# Your task
Look through the entries for the line containing "turquoise bowling pin: 9 -> 12". Then output that line and every line after it, exactly, to the end.
========================================================================
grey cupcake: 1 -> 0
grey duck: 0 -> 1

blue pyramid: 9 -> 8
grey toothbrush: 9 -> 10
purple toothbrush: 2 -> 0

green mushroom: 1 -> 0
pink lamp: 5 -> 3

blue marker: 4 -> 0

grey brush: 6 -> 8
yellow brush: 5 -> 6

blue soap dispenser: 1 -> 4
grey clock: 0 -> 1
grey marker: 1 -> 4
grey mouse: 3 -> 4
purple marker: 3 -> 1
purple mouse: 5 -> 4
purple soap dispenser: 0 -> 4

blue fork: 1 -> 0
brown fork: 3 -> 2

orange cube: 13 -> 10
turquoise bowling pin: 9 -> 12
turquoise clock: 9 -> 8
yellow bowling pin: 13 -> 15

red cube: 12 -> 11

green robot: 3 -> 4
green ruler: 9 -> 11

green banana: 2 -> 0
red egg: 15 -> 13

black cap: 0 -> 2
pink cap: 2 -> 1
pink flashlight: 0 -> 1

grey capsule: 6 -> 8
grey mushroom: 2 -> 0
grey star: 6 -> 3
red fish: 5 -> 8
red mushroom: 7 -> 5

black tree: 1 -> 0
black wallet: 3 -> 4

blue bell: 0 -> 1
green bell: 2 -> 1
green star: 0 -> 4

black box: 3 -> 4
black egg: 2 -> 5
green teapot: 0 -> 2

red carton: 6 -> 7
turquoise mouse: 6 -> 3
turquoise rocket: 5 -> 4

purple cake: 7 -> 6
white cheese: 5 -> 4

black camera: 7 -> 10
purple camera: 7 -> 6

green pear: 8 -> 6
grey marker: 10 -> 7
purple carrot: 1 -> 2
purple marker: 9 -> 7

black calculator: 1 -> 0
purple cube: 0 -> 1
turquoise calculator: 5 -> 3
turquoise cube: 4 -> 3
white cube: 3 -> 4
========================================================================
# Exercise response
turquoise bowling pin: 9 -> 12
turquoise clock: 9 -> 8
yellow bowling pin: 13 -> 15

red cube: 12 -> 11

green robot: 3 -> 4
green ruler: 9 -> 11

green banana: 2 -> 0
red egg: 15 -> 13

black cap: 0 -> 2
pink cap: 2 -> 1
pink flashlight: 0 -> 1

grey capsule: 6 -> 8
grey mushroom: 2 -> 0
grey star: 6 -> 3
red fish: 5 -> 8
red mushroom: 7 -> 5

black tree: 1 -> 0
black wallet: 3 -> 4

blue bell: 0 -> 1
green bell: 2 -> 1
green star: 0 -> 4

black box: 3 -> 4
black egg: 2 -> 5
green teapot: 0 -> 2

red carton: 6 -> 7
turquoise mouse: 6 -> 3
turquoise rocket: 5 -> 4

purple cake: 7 -> 6
white cheese: 5 -> 4

black camera: 7 -> 10
purple camera: 7 -> 6

green pear: 8 -> 6
grey marker: 10 -> 7
purple carrot: 1 -> 2
purple marker: 9 -> 7

black calculator: 1 -> 0
purple cube: 0 -> 1
turquoise calculator: 5 -> 3
turquoise cube: 4 -> 3
white cube: 3 -> 4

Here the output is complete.